Image comparison data
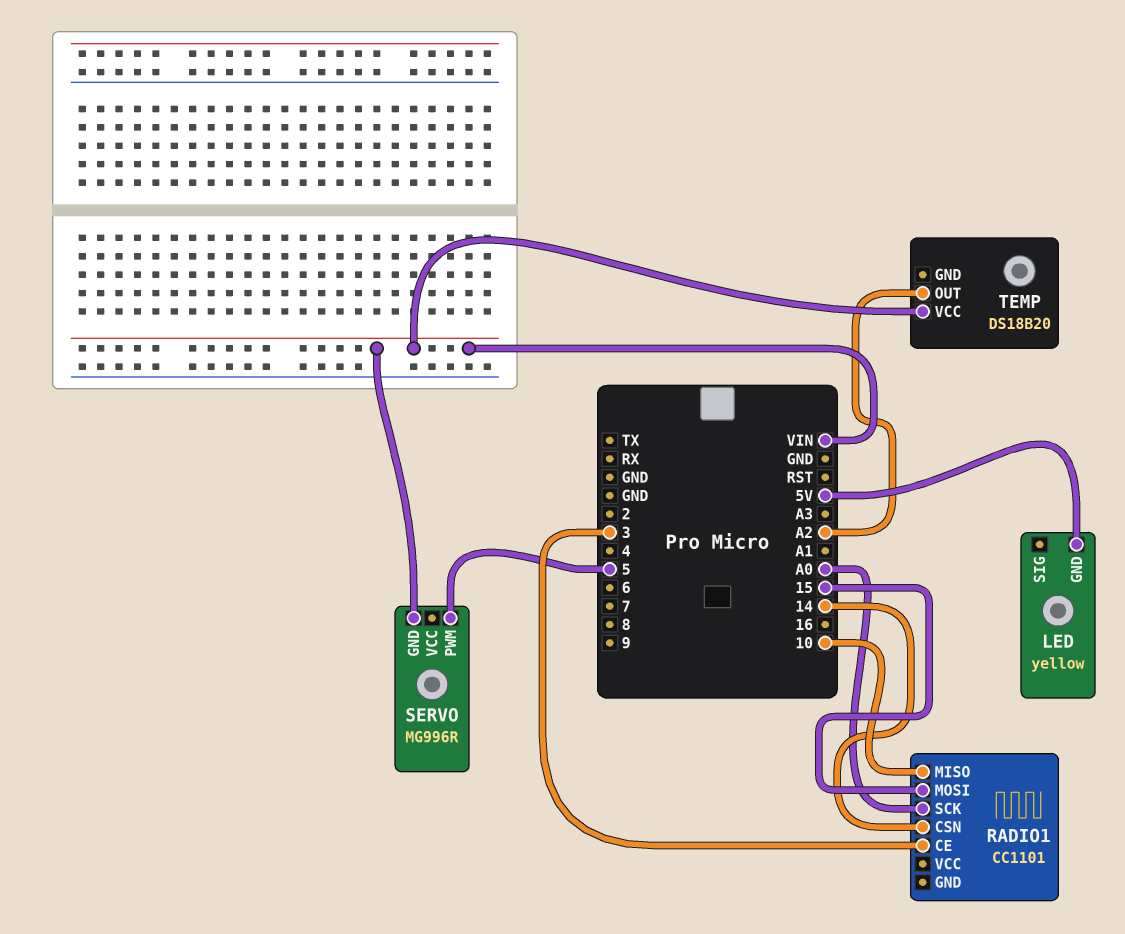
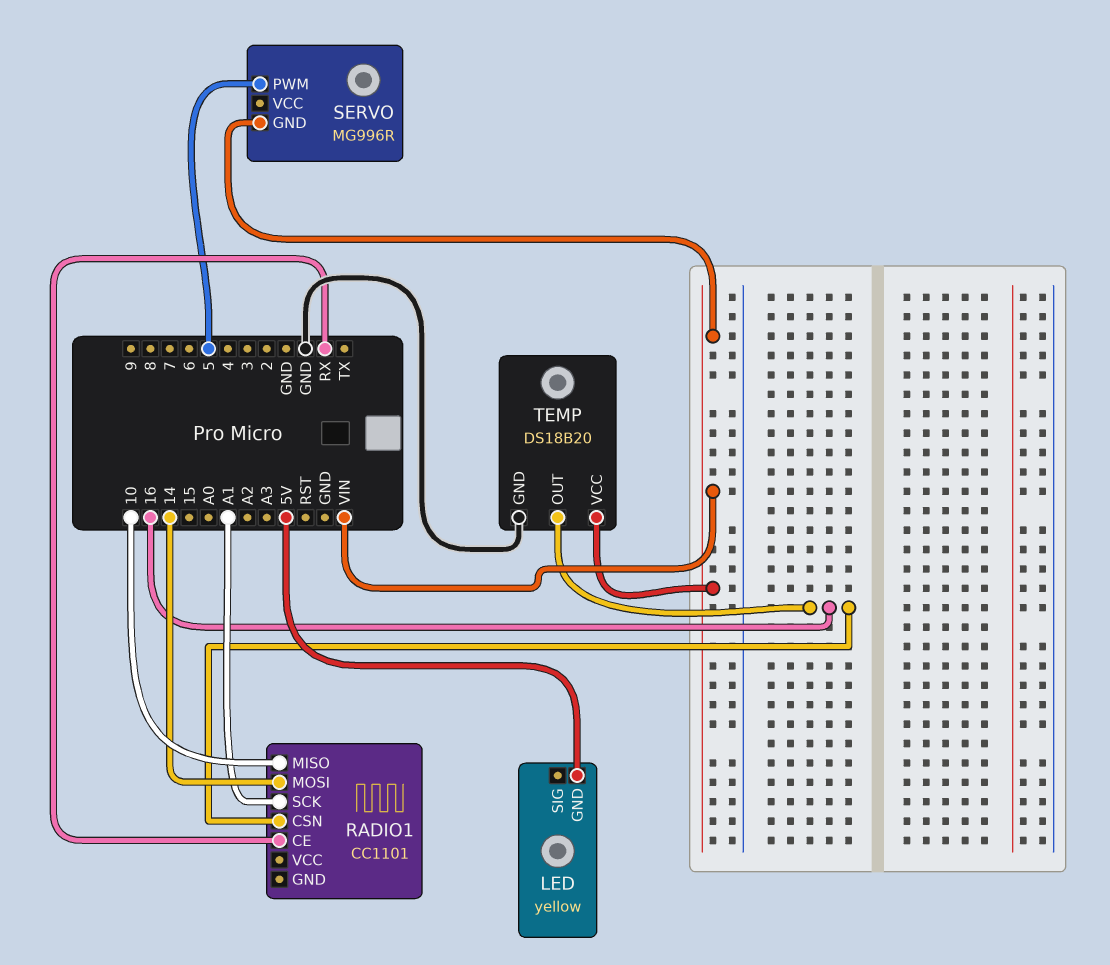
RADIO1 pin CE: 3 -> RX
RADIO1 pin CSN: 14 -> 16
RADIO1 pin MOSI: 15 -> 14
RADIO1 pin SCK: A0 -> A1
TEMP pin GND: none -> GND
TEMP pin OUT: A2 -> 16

PROBLEM TO WORK ON >>
Reproduce the data verbatim. Do not carry any picture into the copy.

EXERCISE ANSWER >>
RADIO1 pin CE: 3 -> RX
RADIO1 pin CSN: 14 -> 16
RADIO1 pin MOSI: 15 -> 14
RADIO1 pin SCK: A0 -> A1
TEMP pin GND: none -> GND
TEMP pin OUT: A2 -> 16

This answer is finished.